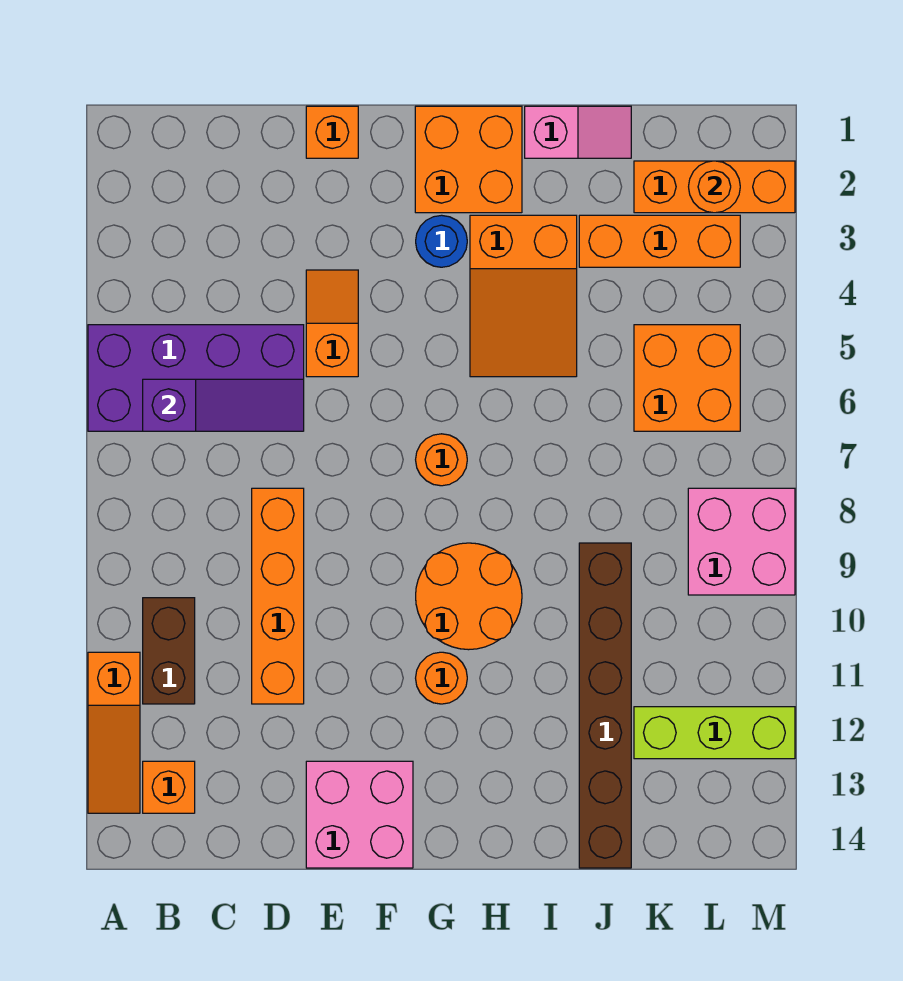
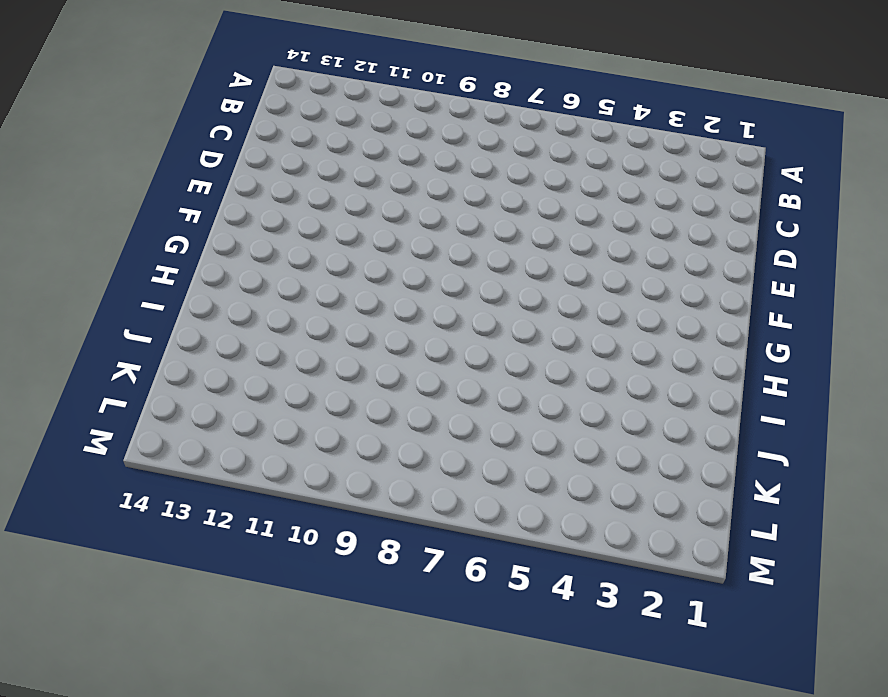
none -> purple 2x4 brick [88,325,304,431]
none -> orange 1x3 slope [88,652,140,813]
none -> brown 1x2 brick [143,598,195,704]

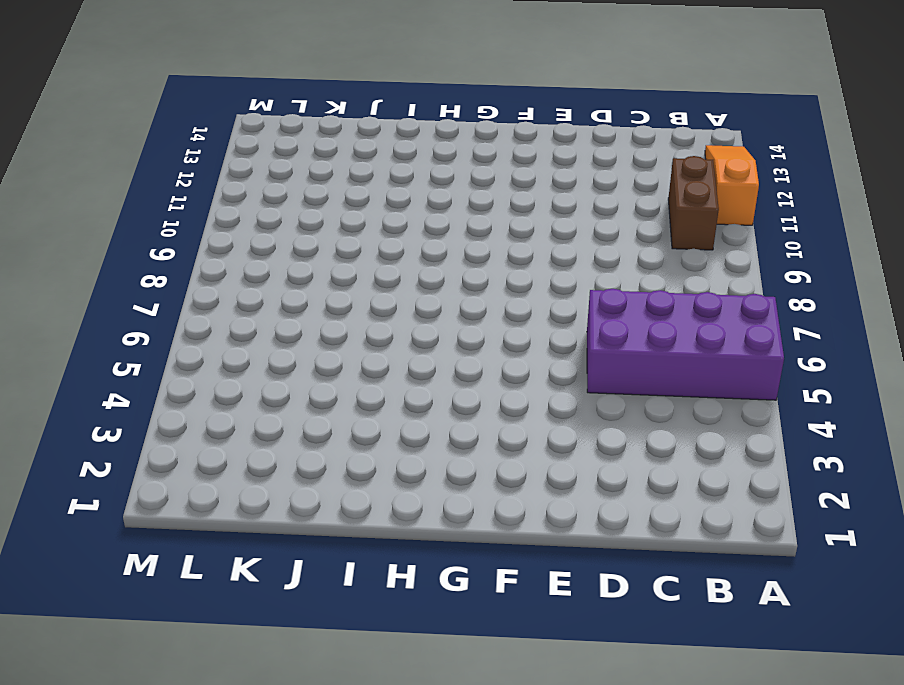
none -> orange 1x1 brick [143,761,195,813]
none -> orange 1x4 brick [252,488,304,704]
none -> orange 1x1 brick [306,106,358,158]

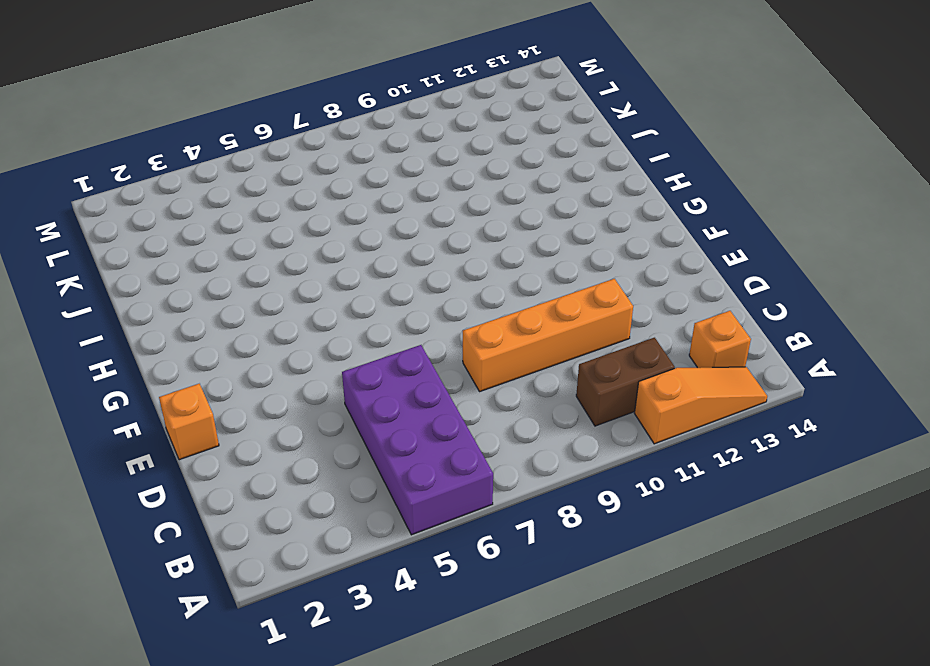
none -> orange 1x2 slope [306,270,358,377]
none -> pink 2x2 brick [306,761,413,868]
none -> orange 2x2 brick [415,106,522,213]

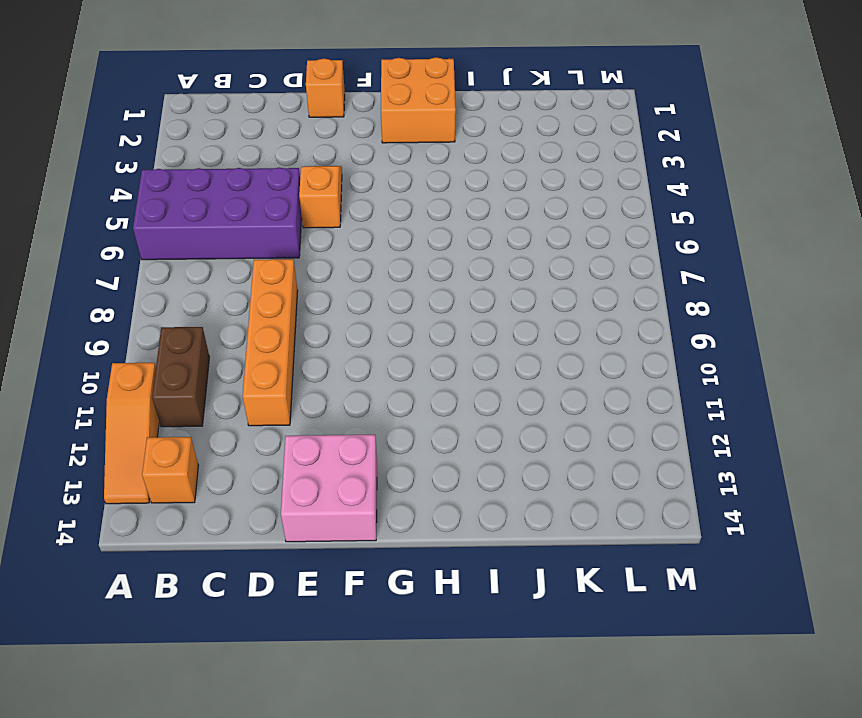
none -> blue 1x1 round brick [416,215,467,267]
none -> orange 1x1 round brick [416,434,467,486]
none -> orange 2x2 round brick [416,543,522,650]

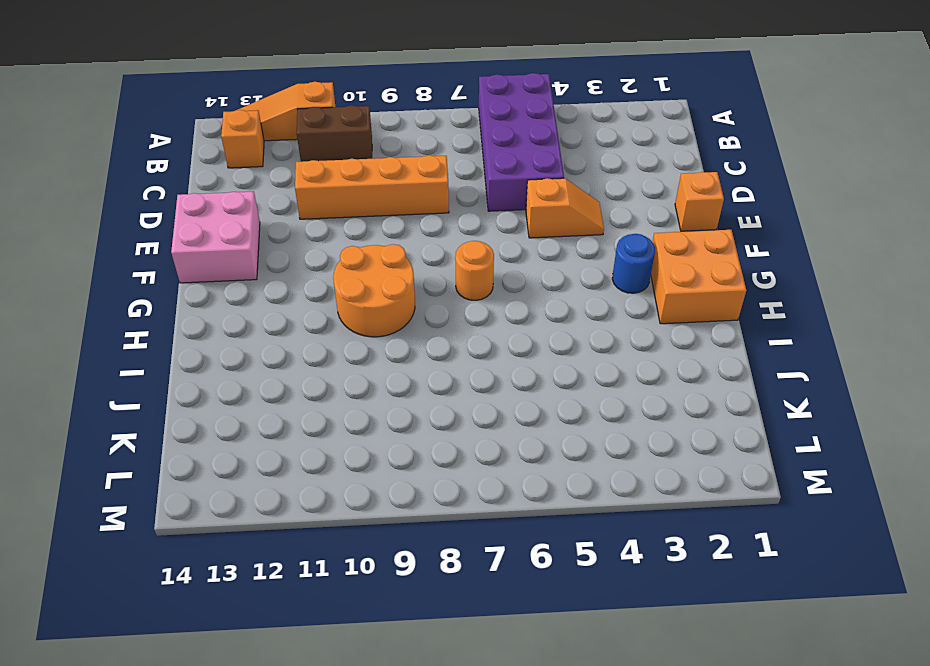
none -> orange 1x1 round brick [416,652,467,704]
none -> orange 2x3 slope [470,215,577,377]
none -> pink 1x2 slope [525,106,631,158]

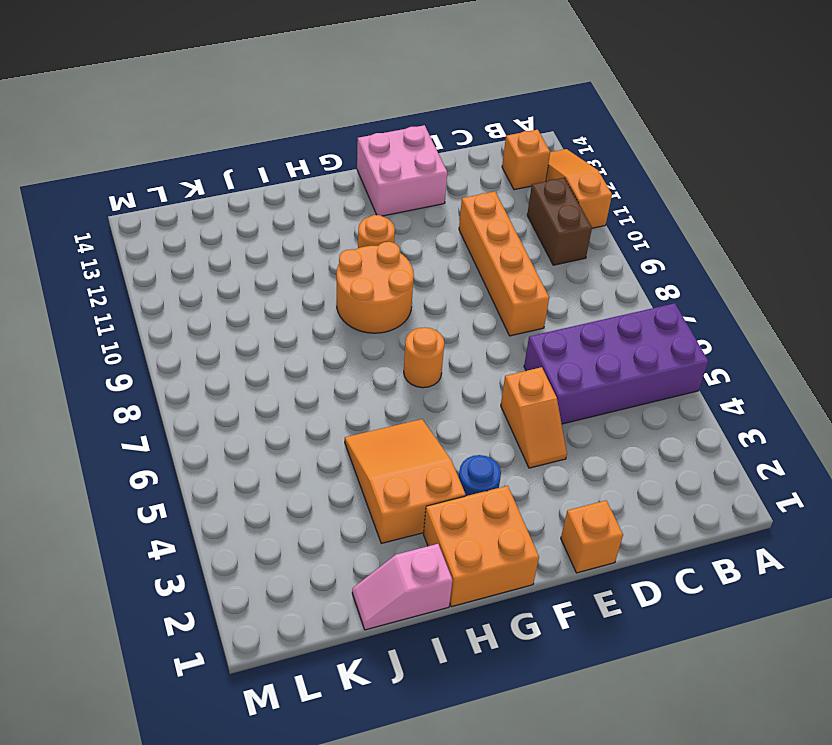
none -> orange 1x3 brick [579,215,740,267]
none -> brown 1x6 brick [579,543,631,868]
none -> orange 1x3 brick [634,161,795,213]

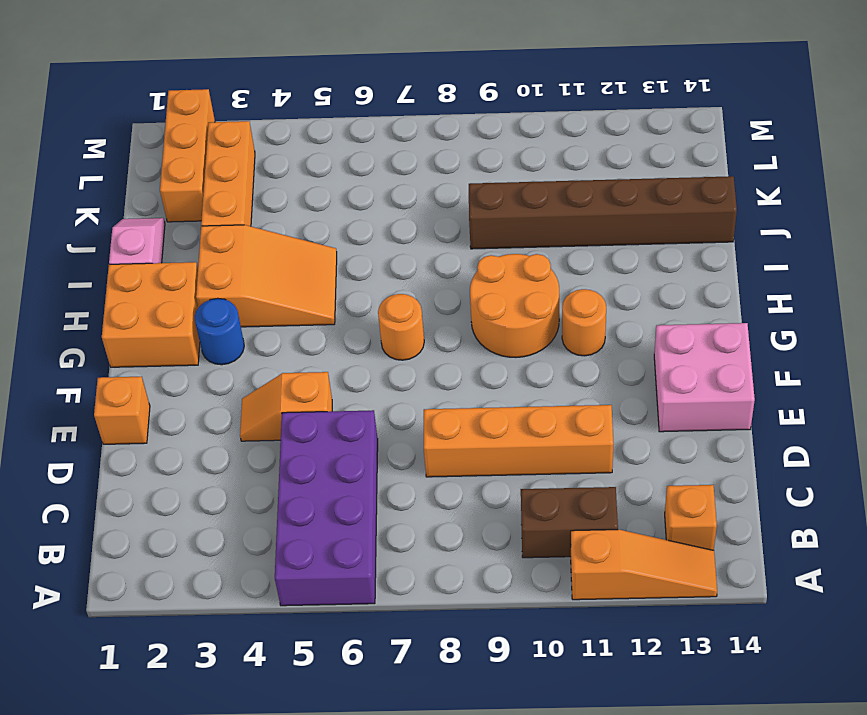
none -> orange 2x2 brick [634,325,740,431]
none -> lime 1x3 brick [634,707,795,759]
none -> pink 2x2 brick [688,488,795,595]

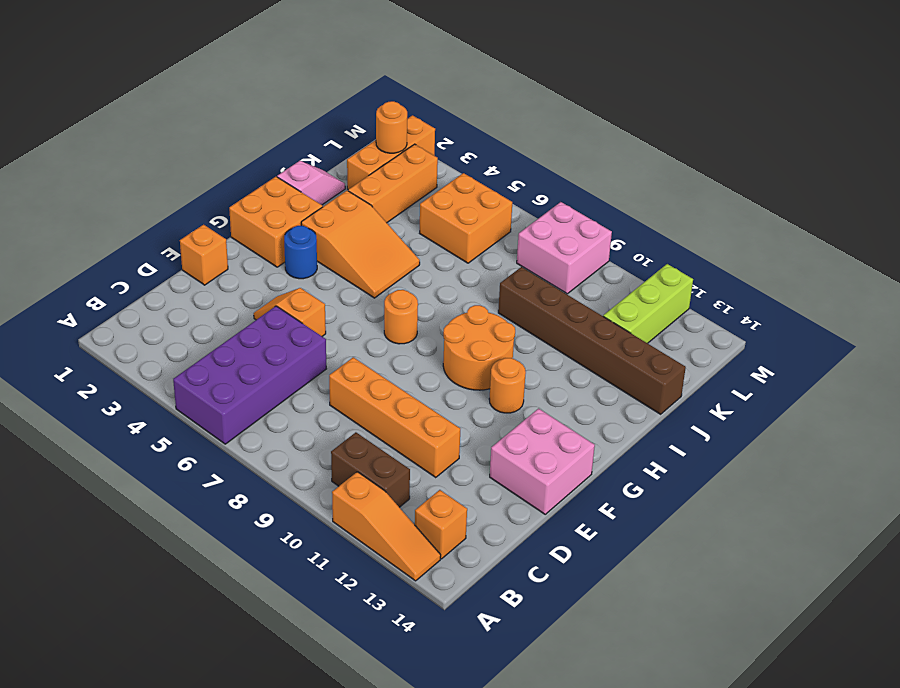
none -> purple 1x3 slope [143,379,304,431]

#####

Everything from the line with "none -> orange 2x2 round" through the last line above should be reproduced exactly, both ends included; pictures must be omitted.

none -> orange 2x2 round brick [416,543,522,650]

none -> orange 1x1 round brick [416,652,467,704]
none -> orange 2x3 slope [470,215,577,377]
none -> pink 1x2 slope [525,106,631,158]

none -> orange 1x3 brick [579,215,740,267]
none -> brown 1x6 brick [579,543,631,868]
none -> orange 1x3 brick [634,161,795,213]

none -> orange 2x2 brick [634,325,740,431]
none -> lime 1x3 brick [634,707,795,759]
none -> pink 2x2 brick [688,488,795,595]

none -> purple 1x3 slope [143,379,304,431]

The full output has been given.